Object matching data –
= = = = =
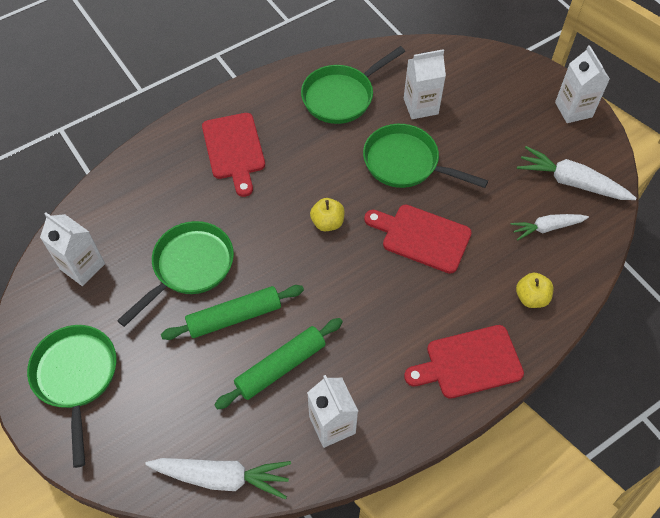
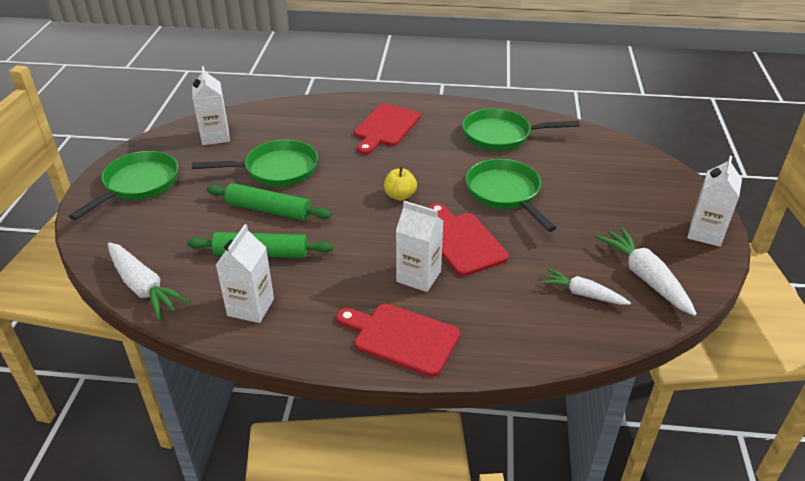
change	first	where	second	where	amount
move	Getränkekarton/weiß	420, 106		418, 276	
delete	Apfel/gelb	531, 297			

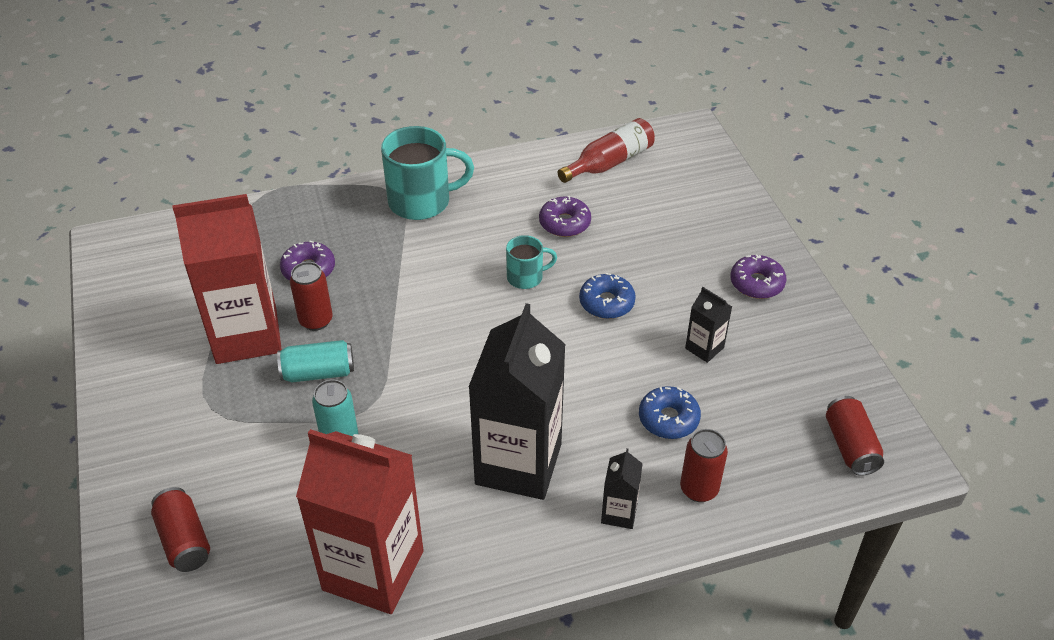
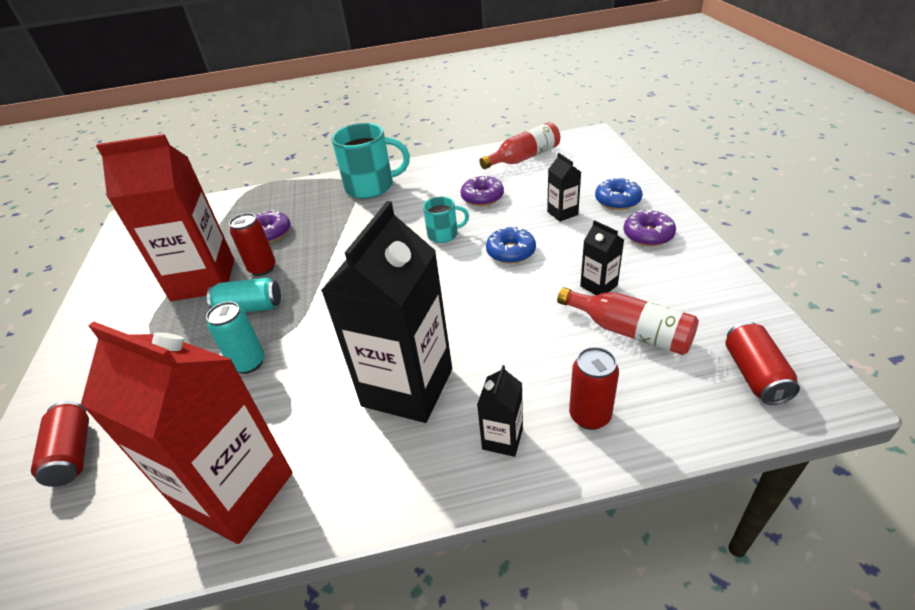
change	first	where	second	where	amount
move	Donut/blau	668, 419		617, 200	
insert			Getränkekarton/schwarz	562, 213	
insert			Flasche/rot	630, 331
= = = = =
How to complete this task – Please copy the data above exactly; the pictures do not belong in the copy.

Output for this exercise –
change	first	where	second	where	amount
move	Getränkekarton/weiß	420, 106		418, 276	
delete	Apfel/gelb	531, 297			

change	first	where	second	where	amount
move	Donut/blau	668, 419		617, 200	
insert			Getränkekarton/schwarz	562, 213	
insert			Flasche/rot	630, 331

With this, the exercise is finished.